Work required: Return every line of the entries below verbatim, with nothing changed.

Task inputs:

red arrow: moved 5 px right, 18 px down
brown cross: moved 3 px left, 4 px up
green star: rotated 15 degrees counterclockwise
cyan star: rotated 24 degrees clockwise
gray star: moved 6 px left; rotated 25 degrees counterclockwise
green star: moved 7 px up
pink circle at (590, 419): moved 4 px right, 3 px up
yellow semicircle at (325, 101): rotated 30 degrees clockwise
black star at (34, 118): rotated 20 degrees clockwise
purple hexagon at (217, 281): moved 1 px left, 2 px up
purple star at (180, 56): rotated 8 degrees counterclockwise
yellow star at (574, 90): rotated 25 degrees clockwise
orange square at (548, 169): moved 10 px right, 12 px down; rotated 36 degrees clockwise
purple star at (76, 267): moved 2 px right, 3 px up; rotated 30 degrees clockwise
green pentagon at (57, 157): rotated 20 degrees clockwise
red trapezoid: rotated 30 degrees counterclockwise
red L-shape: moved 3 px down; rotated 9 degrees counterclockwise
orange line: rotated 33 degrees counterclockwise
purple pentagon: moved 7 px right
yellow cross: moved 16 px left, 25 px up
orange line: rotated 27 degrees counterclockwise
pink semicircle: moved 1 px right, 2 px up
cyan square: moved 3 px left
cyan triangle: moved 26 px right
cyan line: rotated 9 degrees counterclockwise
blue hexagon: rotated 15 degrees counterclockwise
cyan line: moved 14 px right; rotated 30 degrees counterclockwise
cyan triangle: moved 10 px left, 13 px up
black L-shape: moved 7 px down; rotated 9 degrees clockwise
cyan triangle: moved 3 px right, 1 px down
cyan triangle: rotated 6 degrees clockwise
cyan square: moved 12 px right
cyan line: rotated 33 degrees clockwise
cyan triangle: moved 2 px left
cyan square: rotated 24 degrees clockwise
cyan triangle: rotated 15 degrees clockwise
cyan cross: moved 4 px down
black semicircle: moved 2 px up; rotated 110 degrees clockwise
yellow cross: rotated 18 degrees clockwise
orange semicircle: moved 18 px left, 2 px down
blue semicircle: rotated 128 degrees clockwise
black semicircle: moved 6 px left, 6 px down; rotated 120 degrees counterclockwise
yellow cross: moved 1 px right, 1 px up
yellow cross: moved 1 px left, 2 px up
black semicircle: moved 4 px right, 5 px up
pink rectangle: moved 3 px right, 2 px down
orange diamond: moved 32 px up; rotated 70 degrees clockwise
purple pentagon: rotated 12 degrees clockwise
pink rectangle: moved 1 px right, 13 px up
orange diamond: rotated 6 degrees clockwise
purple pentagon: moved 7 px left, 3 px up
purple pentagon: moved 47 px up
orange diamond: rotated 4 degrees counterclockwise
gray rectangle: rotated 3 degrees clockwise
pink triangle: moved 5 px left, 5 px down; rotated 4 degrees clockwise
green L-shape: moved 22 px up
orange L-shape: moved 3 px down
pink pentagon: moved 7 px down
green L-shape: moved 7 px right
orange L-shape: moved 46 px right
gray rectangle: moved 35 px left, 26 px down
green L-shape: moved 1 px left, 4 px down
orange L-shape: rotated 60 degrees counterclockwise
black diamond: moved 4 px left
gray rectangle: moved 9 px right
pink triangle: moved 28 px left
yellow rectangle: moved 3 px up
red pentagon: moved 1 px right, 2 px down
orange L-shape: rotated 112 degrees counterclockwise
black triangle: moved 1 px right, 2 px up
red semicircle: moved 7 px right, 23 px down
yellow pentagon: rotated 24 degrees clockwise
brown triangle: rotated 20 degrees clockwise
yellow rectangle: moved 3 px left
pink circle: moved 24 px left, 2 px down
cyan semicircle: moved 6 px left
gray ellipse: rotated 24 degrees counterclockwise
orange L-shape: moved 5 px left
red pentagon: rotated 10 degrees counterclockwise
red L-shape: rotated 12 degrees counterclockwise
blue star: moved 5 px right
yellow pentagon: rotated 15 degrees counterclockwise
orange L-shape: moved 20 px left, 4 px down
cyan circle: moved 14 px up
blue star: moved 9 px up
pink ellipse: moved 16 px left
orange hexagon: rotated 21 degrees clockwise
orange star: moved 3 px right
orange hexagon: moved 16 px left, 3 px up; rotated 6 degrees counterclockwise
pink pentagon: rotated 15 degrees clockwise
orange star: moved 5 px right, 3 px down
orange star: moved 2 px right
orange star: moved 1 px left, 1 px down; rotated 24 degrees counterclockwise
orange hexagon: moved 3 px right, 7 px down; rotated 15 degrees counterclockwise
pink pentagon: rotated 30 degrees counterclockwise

Finished task:
red arrow: moved 5 px right, 18 px down
brown cross: moved 3 px left, 4 px up
green star: rotated 15 degrees counterclockwise
cyan star: rotated 24 degrees clockwise
gray star: moved 6 px left; rotated 25 degrees counterclockwise
green star: moved 7 px up
pink circle at (590, 419): moved 4 px right, 3 px up
yellow semicircle at (325, 101): rotated 30 degrees clockwise
black star at (34, 118): rotated 20 degrees clockwise
purple hexagon at (217, 281): moved 1 px left, 2 px up
purple star at (180, 56): rotated 8 degrees counterclockwise
yellow star at (574, 90): rotated 25 degrees clockwise
orange square at (548, 169): moved 10 px right, 12 px down; rotated 36 degrees clockwise
purple star at (76, 267): moved 2 px right, 3 px up; rotated 30 degrees clockwise
green pentagon at (57, 157): rotated 20 degrees clockwise
red trapezoid: rotated 30 degrees counterclockwise
red L-shape: moved 3 px down; rotated 9 degrees counterclockwise
orange line: rotated 33 degrees counterclockwise
purple pentagon: moved 7 px right
yellow cross: moved 16 px left, 25 px up
orange line: rotated 27 degrees counterclockwise
pink semicircle: moved 1 px right, 2 px up
cyan square: moved 3 px left
cyan triangle: moved 26 px right
cyan line: rotated 9 degrees counterclockwise
blue hexagon: rotated 15 degrees counterclockwise
cyan line: moved 14 px right; rotated 30 degrees counterclockwise
cyan triangle: moved 10 px left, 13 px up
black L-shape: moved 7 px down; rotated 9 degrees clockwise
cyan triangle: moved 3 px right, 1 px down
cyan triangle: rotated 6 degrees clockwise
cyan square: moved 12 px right
cyan line: rotated 33 degrees clockwise
cyan triangle: moved 2 px left
cyan square: rotated 24 degrees clockwise
cyan triangle: rotated 15 degrees clockwise
cyan cross: moved 4 px down
black semicircle: moved 2 px up; rotated 110 degrees clockwise
yellow cross: rotated 18 degrees clockwise
orange semicircle: moved 18 px left, 2 px down
blue semicircle: rotated 128 degrees clockwise
black semicircle: moved 6 px left, 6 px down; rotated 120 degrees counterclockwise
yellow cross: moved 1 px right, 1 px up
yellow cross: moved 1 px left, 2 px up
black semicircle: moved 4 px right, 5 px up
pink rectangle: moved 3 px right, 2 px down
orange diamond: moved 32 px up; rotated 70 degrees clockwise
purple pentagon: rotated 12 degrees clockwise
pink rectangle: moved 1 px right, 13 px up
orange diamond: rotated 6 degrees clockwise
purple pentagon: moved 7 px left, 3 px up
purple pentagon: moved 47 px up
orange diamond: rotated 4 degrees counterclockwise
gray rectangle: rotated 3 degrees clockwise
pink triangle: moved 5 px left, 5 px down; rotated 4 degrees clockwise
green L-shape: moved 22 px up
orange L-shape: moved 3 px down
pink pentagon: moved 7 px down
green L-shape: moved 7 px right
orange L-shape: moved 46 px right
gray rectangle: moved 35 px left, 26 px down
green L-shape: moved 1 px left, 4 px down
orange L-shape: rotated 60 degrees counterclockwise
black diamond: moved 4 px left
gray rectangle: moved 9 px right
pink triangle: moved 28 px left
yellow rectangle: moved 3 px up
red pentagon: moved 1 px right, 2 px down
orange L-shape: rotated 112 degrees counterclockwise
black triangle: moved 1 px right, 2 px up
red semicircle: moved 7 px right, 23 px down
yellow pentagon: rotated 24 degrees clockwise
brown triangle: rotated 20 degrees clockwise
yellow rectangle: moved 3 px left
pink circle: moved 24 px left, 2 px down
cyan semicircle: moved 6 px left
gray ellipse: rotated 24 degrees counterclockwise
orange L-shape: moved 5 px left
red pentagon: rotated 10 degrees counterclockwise
red L-shape: rotated 12 degrees counterclockwise
blue star: moved 5 px right
yellow pentagon: rotated 15 degrees counterclockwise
orange L-shape: moved 20 px left, 4 px down
cyan circle: moved 14 px up
blue star: moved 9 px up
pink ellipse: moved 16 px left
orange hexagon: rotated 21 degrees clockwise
orange star: moved 3 px right
orange hexagon: moved 16 px left, 3 px up; rotated 6 degrees counterclockwise
pink pentagon: rotated 15 degrees clockwise
orange star: moved 5 px right, 3 px down
orange star: moved 2 px right
orange star: moved 1 px left, 1 px down; rotated 24 degrees counterclockwise
orange hexagon: moved 3 px right, 7 px down; rotated 15 degrees counterclockwise
pink pentagon: rotated 30 degrees counterclockwise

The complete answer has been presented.